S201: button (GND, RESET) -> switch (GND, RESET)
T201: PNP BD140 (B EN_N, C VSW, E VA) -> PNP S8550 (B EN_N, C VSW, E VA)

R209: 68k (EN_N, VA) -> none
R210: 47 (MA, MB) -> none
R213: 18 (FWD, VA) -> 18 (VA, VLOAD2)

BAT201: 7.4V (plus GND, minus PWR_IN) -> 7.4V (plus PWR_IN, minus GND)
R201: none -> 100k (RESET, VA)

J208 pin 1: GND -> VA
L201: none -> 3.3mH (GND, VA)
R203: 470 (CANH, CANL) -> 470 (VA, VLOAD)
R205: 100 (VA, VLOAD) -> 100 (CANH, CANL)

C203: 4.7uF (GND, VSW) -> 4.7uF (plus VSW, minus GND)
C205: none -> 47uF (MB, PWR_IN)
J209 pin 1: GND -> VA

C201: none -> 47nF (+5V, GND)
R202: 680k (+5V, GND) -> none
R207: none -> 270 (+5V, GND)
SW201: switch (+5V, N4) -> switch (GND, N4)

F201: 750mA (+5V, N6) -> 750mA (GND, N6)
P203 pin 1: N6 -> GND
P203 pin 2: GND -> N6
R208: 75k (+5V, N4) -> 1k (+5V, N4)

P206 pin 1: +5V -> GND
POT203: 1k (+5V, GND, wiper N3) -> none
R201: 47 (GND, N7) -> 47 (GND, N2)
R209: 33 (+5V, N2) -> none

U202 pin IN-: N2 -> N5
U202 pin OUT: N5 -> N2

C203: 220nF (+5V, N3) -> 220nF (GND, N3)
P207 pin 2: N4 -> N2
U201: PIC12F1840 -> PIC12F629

Exercise details >>
In the data above, find the line containing "R205: 100 (VA, VLOAD) -> 100 (CANH, CANL)", then copy it and every later line exactly.

Solution >>
R205: 100 (VA, VLOAD) -> 100 (CANH, CANL)

C203: 4.7uF (GND, VSW) -> 4.7uF (plus VSW, minus GND)
C205: none -> 47uF (MB, PWR_IN)
J209 pin 1: GND -> VA

C201: none -> 47nF (+5V, GND)
R202: 680k (+5V, GND) -> none
R207: none -> 270 (+5V, GND)
SW201: switch (+5V, N4) -> switch (GND, N4)

F201: 750mA (+5V, N6) -> 750mA (GND, N6)
P203 pin 1: N6 -> GND
P203 pin 2: GND -> N6
R208: 75k (+5V, N4) -> 1k (+5V, N4)

P206 pin 1: +5V -> GND
POT203: 1k (+5V, GND, wiper N3) -> none
R201: 47 (GND, N7) -> 47 (GND, N2)
R209: 33 (+5V, N2) -> none

U202 pin IN-: N2 -> N5
U202 pin OUT: N5 -> N2

C203: 220nF (+5V, N3) -> 220nF (GND, N3)
P207 pin 2: N4 -> N2
U201: PIC12F1840 -> PIC12F629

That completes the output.